#### WORK ITEM:
Once the line containing "BARO pin SDA: D4 -> D3" is found in the entries below, restate it and each following line word for word, stopping after the line containing "MATRIX: MAX7219 -> FC-16".

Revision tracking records
== Segment start ==

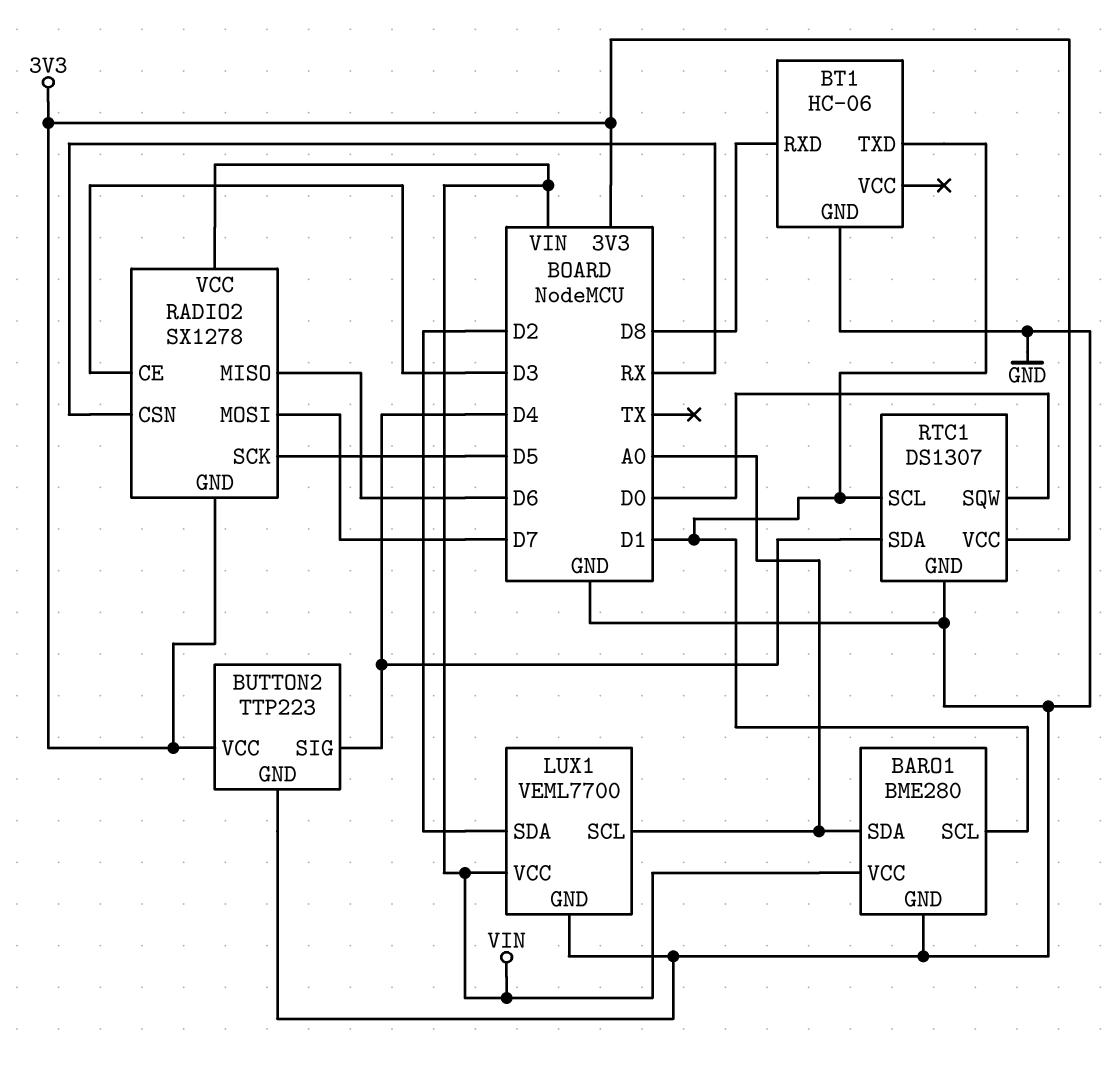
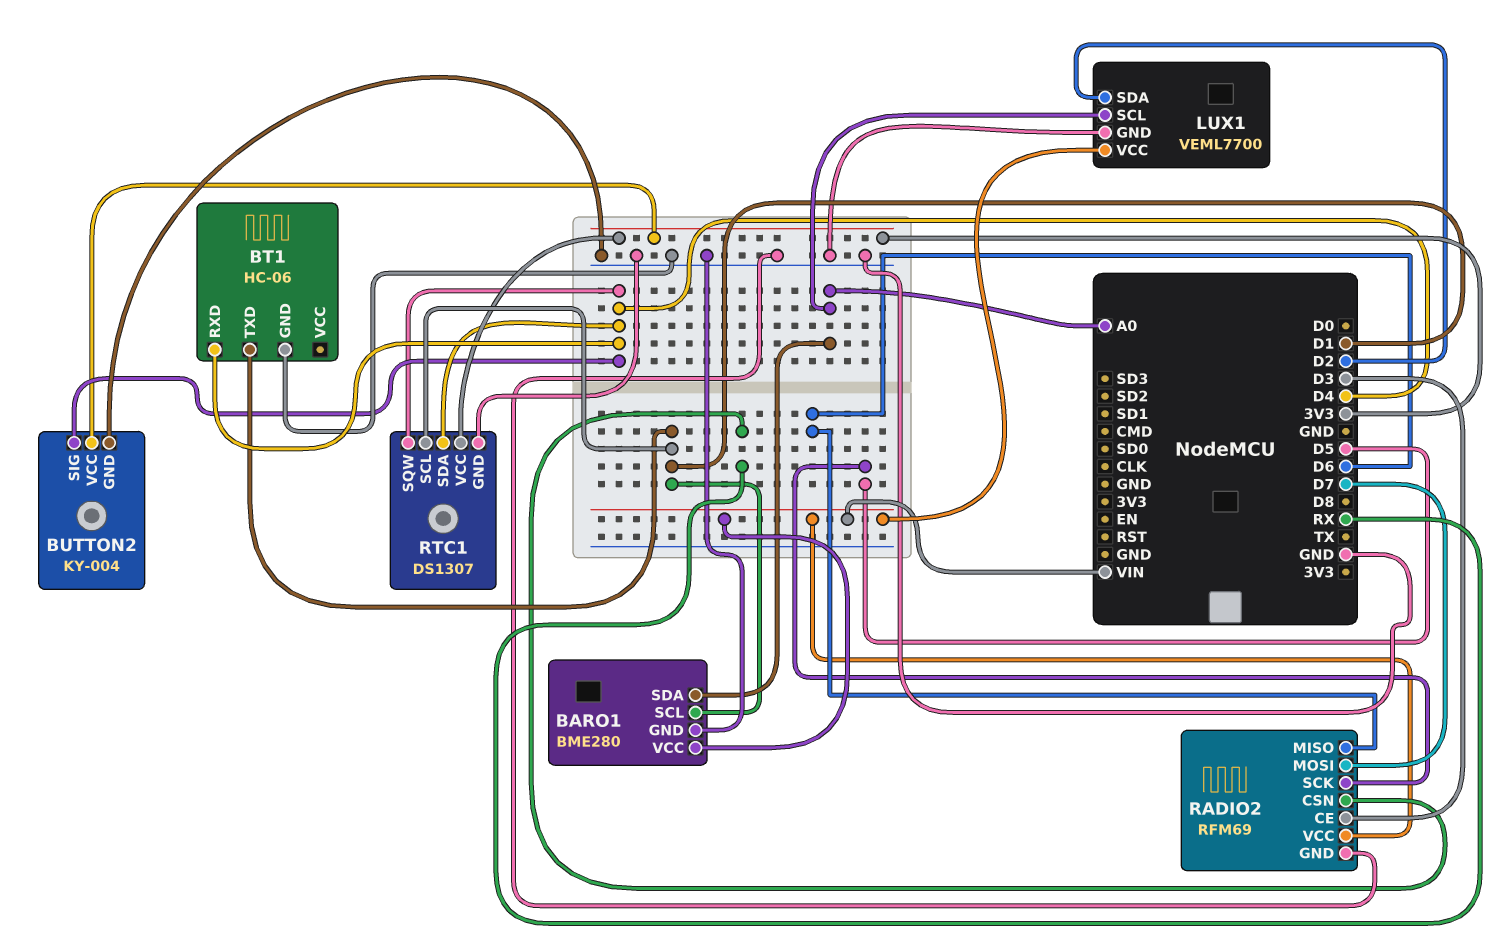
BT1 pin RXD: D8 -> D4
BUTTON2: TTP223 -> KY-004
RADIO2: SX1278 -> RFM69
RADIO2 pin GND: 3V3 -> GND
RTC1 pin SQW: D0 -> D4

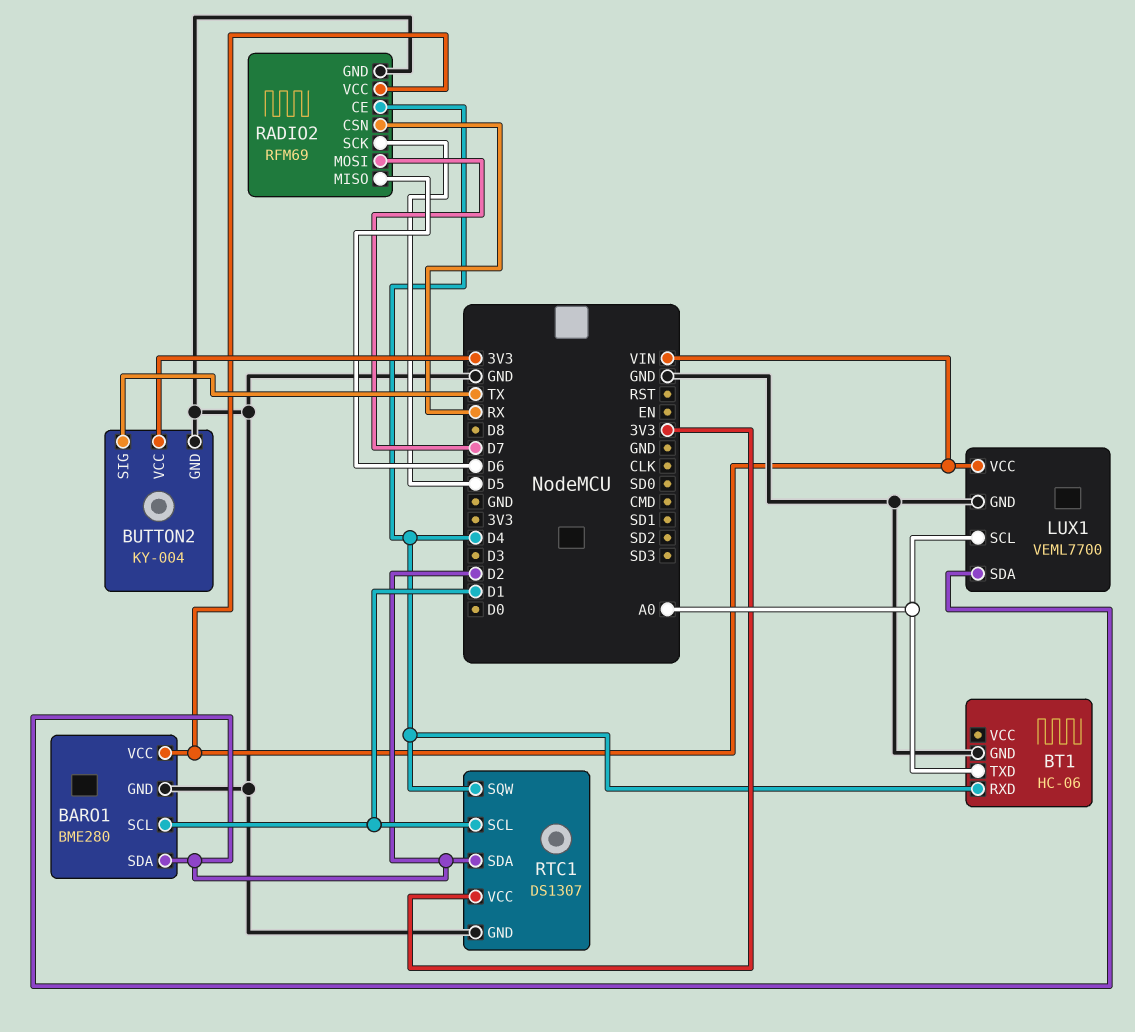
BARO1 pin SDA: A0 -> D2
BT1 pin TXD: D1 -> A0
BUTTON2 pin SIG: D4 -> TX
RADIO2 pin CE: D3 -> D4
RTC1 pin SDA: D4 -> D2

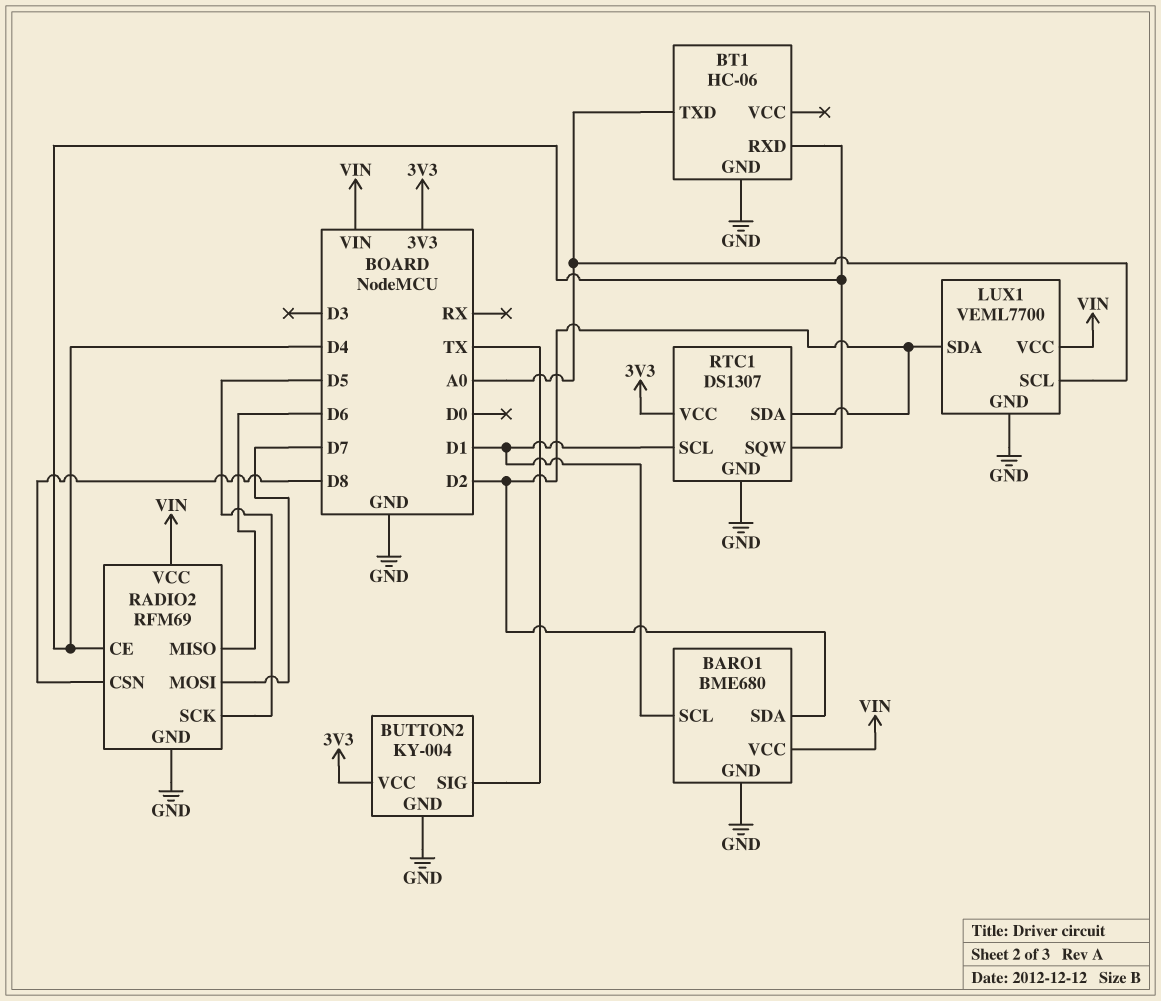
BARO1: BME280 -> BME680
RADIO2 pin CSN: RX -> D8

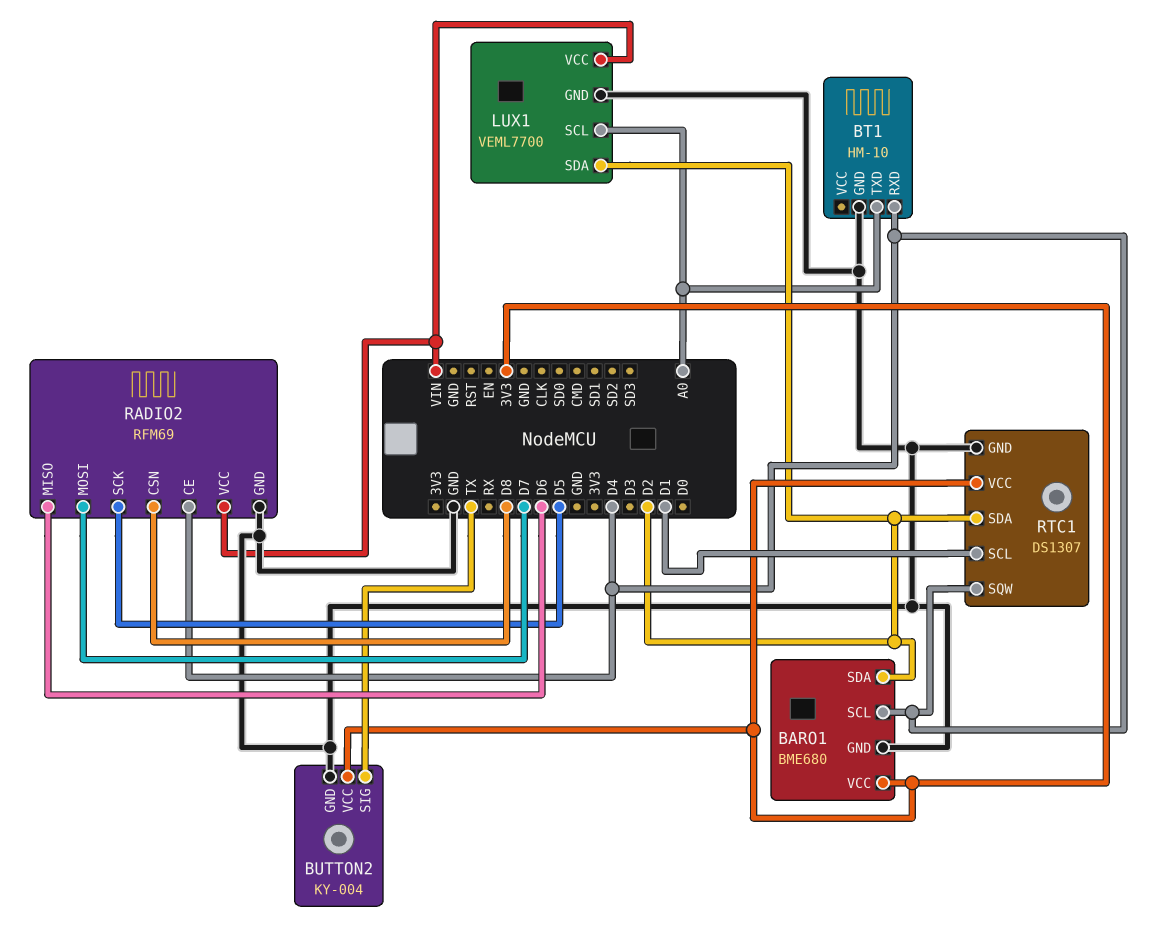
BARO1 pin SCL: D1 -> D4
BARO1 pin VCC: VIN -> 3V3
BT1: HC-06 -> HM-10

== Segment end ==
== Segment start ==

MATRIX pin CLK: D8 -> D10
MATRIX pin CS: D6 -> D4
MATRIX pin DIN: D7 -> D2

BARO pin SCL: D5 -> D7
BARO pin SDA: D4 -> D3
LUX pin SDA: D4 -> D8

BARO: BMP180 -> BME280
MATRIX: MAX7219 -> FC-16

== Segment end ==

#### COMPLETED TASK:
BARO pin SDA: D4 -> D3
LUX pin SDA: D4 -> D8

BARO: BMP180 -> BME280
MATRIX: MAX7219 -> FC-16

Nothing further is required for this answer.